Dataset excerpts:

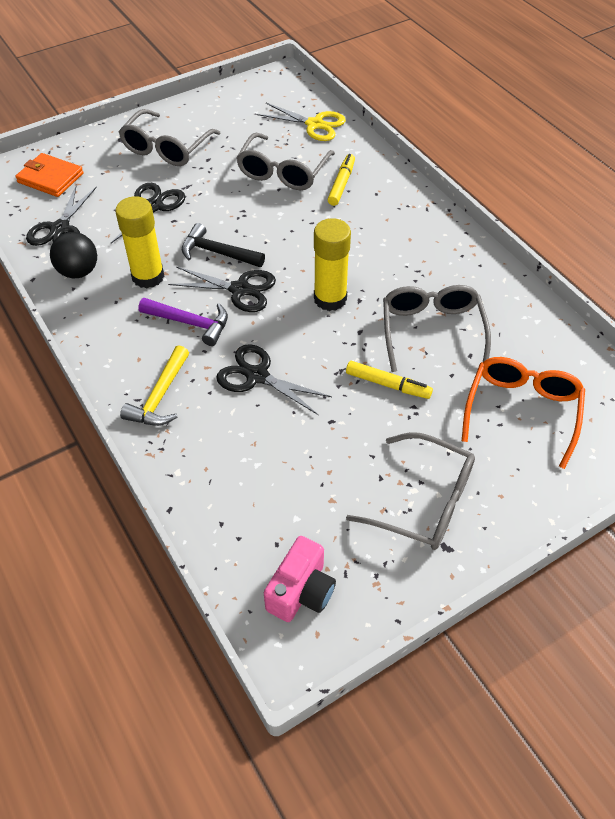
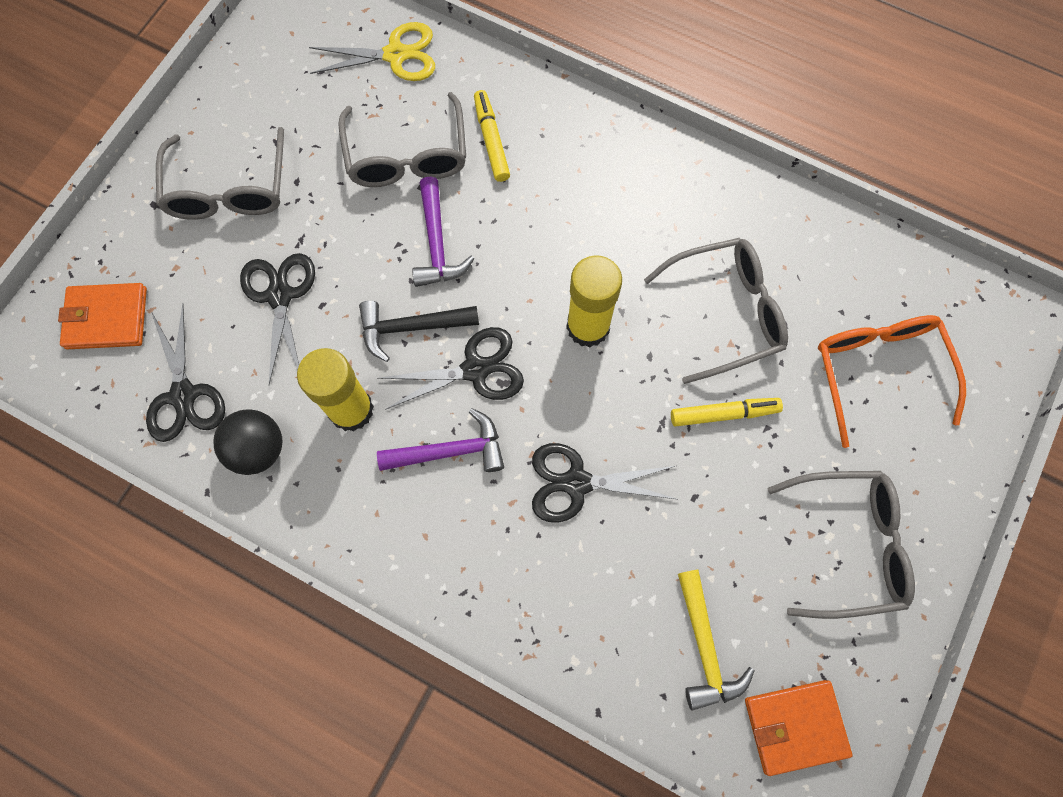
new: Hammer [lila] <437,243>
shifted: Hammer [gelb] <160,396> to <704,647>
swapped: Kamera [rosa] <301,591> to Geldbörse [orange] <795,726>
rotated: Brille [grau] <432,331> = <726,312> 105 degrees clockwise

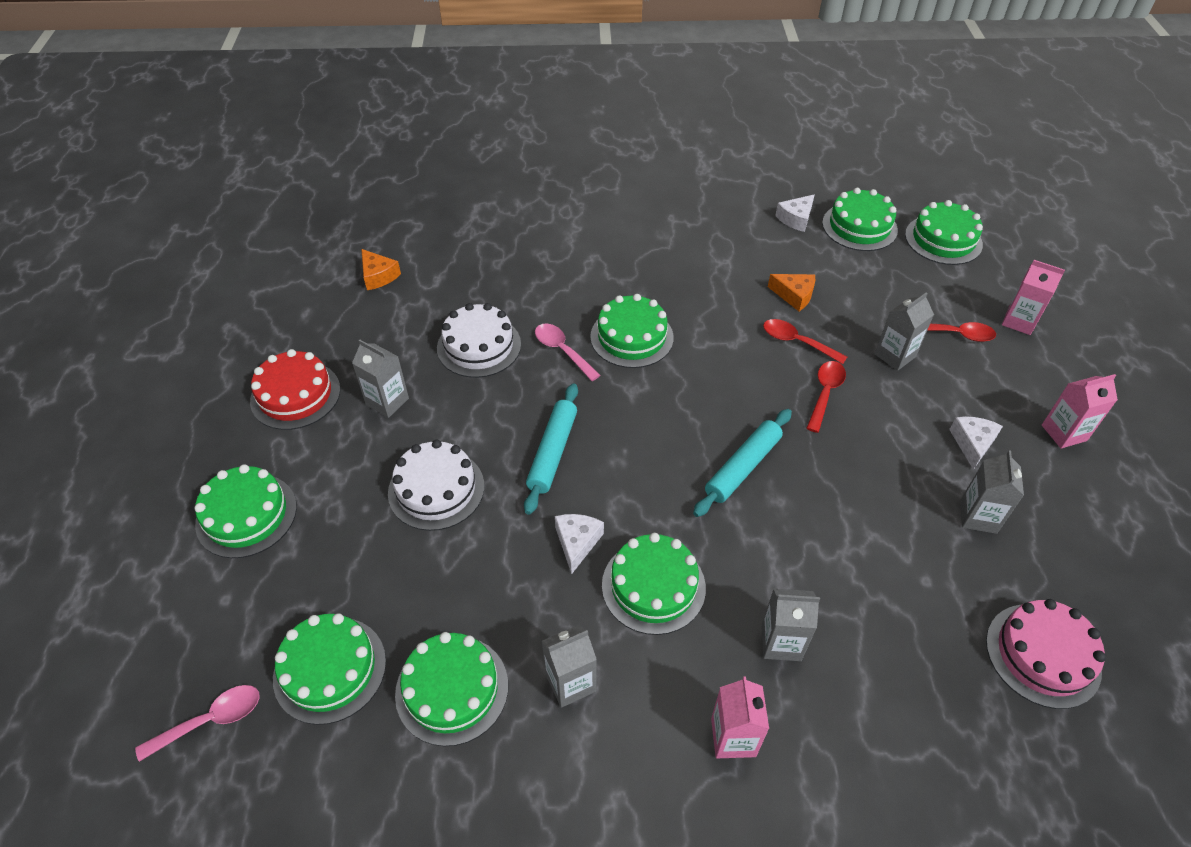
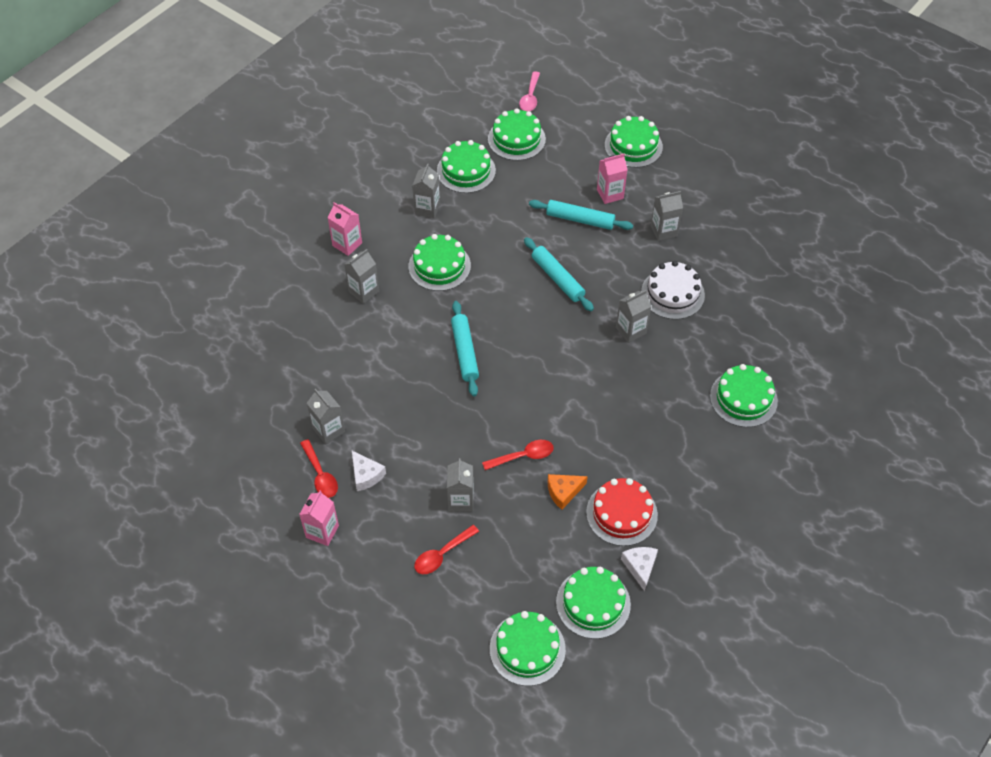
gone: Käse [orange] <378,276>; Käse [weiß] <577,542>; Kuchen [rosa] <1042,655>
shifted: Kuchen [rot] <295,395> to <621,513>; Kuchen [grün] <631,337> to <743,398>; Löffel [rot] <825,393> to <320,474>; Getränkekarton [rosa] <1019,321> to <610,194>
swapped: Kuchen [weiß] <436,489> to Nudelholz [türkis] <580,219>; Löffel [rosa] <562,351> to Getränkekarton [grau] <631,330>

...

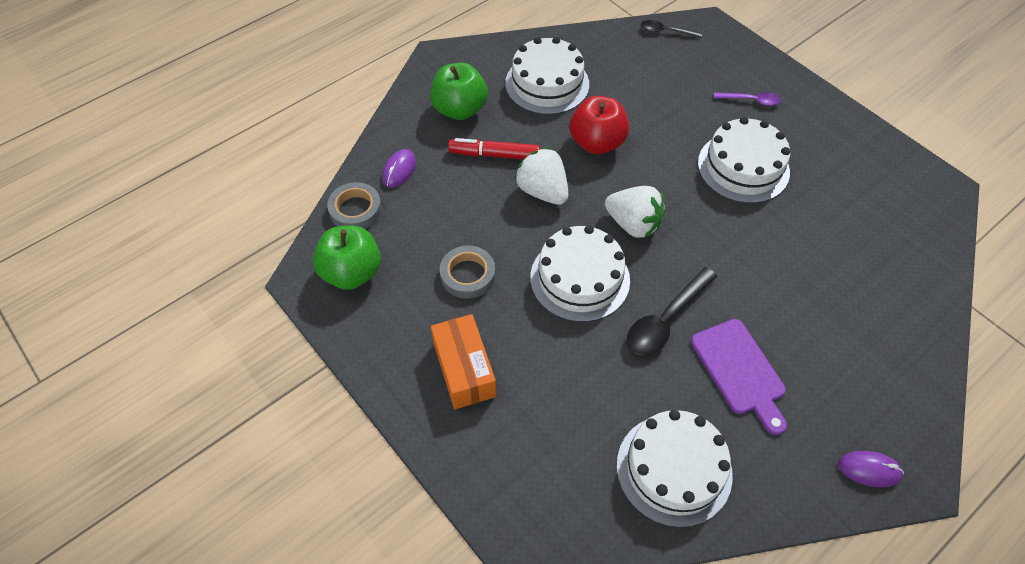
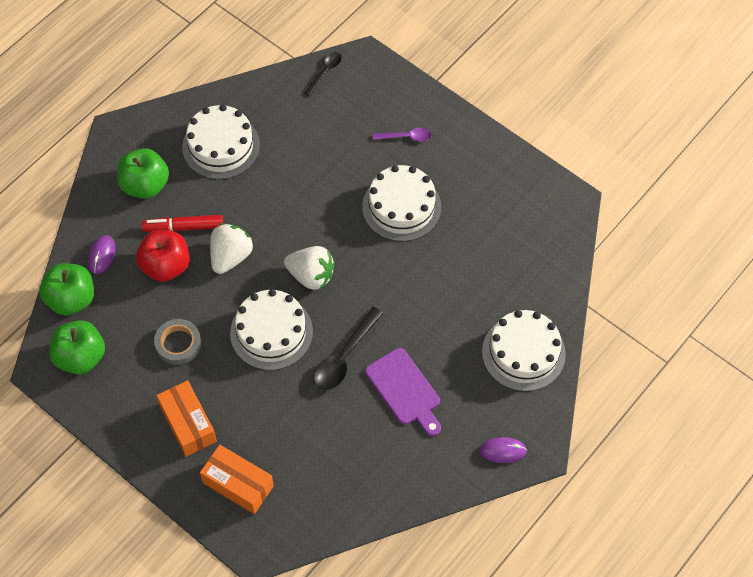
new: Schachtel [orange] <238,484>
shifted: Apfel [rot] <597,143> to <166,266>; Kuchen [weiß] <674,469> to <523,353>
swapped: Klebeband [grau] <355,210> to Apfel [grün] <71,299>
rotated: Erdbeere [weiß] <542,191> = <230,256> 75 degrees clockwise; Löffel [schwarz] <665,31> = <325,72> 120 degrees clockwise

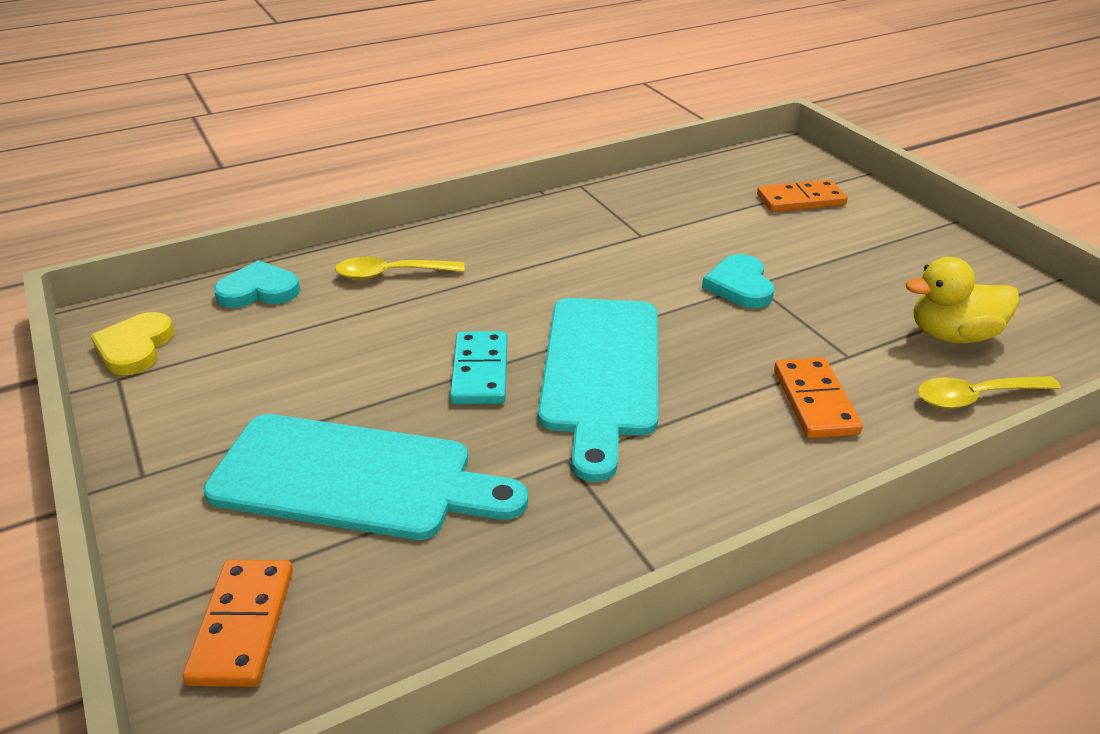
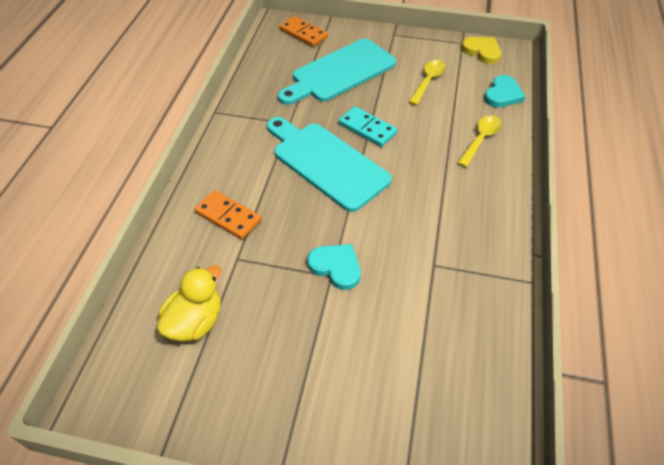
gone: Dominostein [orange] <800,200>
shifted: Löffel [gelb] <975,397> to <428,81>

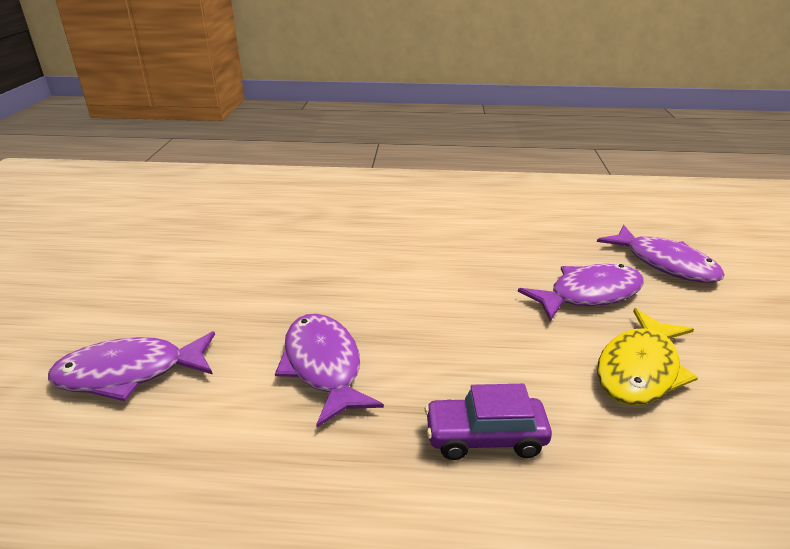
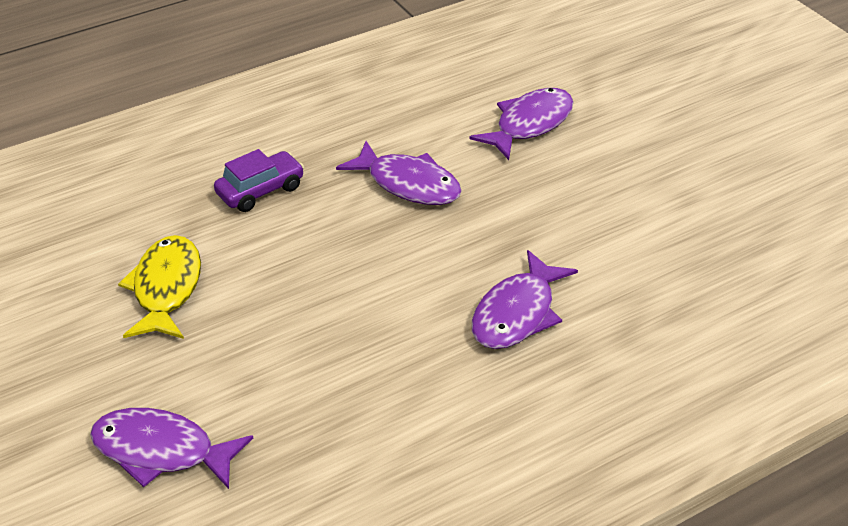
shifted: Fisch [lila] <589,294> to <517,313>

- **YOUR TASK**
Go through the records and tally the lines that include "Hammer". Write only the number.

- **OUTPUT OF THE EXERCISE**
2